→ Try it: In the entries below, find the line with "camera: 160 degrees right, 10 degrees down" and print exactly every line from there up to and including the line with "blue vase [185,198,256,307] -> none", with no other lines.

[[ Given records, beginning ]]

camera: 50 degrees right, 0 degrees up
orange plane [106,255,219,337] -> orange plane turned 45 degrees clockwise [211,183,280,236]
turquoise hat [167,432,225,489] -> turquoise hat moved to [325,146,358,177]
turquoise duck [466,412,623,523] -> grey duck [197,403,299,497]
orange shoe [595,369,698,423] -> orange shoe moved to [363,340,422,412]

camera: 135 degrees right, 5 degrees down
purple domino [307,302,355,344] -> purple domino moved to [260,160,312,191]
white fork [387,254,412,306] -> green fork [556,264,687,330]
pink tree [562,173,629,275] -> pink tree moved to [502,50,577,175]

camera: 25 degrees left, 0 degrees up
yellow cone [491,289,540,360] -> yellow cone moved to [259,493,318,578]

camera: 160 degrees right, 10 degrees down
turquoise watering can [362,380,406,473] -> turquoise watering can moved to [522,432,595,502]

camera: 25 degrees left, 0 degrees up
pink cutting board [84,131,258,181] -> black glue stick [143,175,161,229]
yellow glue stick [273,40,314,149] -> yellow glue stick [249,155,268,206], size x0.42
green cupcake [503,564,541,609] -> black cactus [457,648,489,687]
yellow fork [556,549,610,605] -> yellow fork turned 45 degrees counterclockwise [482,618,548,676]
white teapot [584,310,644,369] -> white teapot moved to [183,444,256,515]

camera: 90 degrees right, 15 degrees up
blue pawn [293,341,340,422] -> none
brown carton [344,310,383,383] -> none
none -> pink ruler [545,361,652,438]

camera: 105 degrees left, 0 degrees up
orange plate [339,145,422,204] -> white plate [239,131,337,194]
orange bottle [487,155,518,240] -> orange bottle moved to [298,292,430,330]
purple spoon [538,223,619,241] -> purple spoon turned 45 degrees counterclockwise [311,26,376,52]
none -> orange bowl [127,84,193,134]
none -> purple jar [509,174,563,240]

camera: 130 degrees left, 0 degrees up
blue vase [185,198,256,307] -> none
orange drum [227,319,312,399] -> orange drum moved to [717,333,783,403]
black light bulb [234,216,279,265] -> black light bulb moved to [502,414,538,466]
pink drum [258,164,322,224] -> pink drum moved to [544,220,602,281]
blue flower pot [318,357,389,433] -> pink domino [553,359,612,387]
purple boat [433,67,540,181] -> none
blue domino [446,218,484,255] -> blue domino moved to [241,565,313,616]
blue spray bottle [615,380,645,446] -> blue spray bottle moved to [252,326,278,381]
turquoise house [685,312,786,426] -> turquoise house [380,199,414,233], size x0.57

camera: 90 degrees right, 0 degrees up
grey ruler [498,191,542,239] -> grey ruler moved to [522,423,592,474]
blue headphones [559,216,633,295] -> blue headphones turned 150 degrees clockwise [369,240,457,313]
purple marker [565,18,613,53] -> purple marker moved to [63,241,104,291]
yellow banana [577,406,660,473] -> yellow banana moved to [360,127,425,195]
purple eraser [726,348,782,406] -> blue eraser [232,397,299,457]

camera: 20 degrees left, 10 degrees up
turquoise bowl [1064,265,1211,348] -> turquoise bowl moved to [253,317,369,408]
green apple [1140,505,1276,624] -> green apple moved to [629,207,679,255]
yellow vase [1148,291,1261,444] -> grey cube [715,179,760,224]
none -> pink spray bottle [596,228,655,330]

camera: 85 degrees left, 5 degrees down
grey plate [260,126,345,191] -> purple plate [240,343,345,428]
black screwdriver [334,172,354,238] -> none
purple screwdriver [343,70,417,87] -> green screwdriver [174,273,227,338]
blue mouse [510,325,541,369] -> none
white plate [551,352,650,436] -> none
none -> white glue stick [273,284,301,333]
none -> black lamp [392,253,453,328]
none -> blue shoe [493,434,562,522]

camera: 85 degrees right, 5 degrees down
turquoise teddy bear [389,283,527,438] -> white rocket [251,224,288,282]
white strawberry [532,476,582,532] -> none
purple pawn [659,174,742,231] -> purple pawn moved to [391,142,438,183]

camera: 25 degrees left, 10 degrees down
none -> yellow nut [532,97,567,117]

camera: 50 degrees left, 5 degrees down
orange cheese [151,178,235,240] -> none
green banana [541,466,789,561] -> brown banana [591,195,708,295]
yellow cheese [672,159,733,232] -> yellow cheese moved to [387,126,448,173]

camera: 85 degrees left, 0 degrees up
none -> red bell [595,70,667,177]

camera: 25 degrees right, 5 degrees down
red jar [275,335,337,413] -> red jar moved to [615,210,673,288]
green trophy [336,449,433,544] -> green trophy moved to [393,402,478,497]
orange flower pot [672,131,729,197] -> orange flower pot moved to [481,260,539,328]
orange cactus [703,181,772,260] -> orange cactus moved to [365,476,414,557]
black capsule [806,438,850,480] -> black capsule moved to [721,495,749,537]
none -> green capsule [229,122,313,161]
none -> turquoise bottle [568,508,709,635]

[[ Given records, end ]]

→ Reply:
camera: 160 degrees right, 10 degrees down
turquoise watering can [362,380,406,473] -> turquoise watering can moved to [522,432,595,502]

camera: 25 degrees left, 0 degrees up
pink cutting board [84,131,258,181] -> black glue stick [143,175,161,229]
yellow glue stick [273,40,314,149] -> yellow glue stick [249,155,268,206], size x0.42
green cupcake [503,564,541,609] -> black cactus [457,648,489,687]
yellow fork [556,549,610,605] -> yellow fork turned 45 degrees counterclockwise [482,618,548,676]
white teapot [584,310,644,369] -> white teapot moved to [183,444,256,515]

camera: 90 degrees right, 15 degrees up
blue pawn [293,341,340,422] -> none
brown carton [344,310,383,383] -> none
none -> pink ruler [545,361,652,438]

camera: 105 degrees left, 0 degrees up
orange plate [339,145,422,204] -> white plate [239,131,337,194]
orange bottle [487,155,518,240] -> orange bottle moved to [298,292,430,330]
purple spoon [538,223,619,241] -> purple spoon turned 45 degrees counterclockwise [311,26,376,52]
none -> orange bowl [127,84,193,134]
none -> purple jar [509,174,563,240]

camera: 130 degrees left, 0 degrees up
blue vase [185,198,256,307] -> none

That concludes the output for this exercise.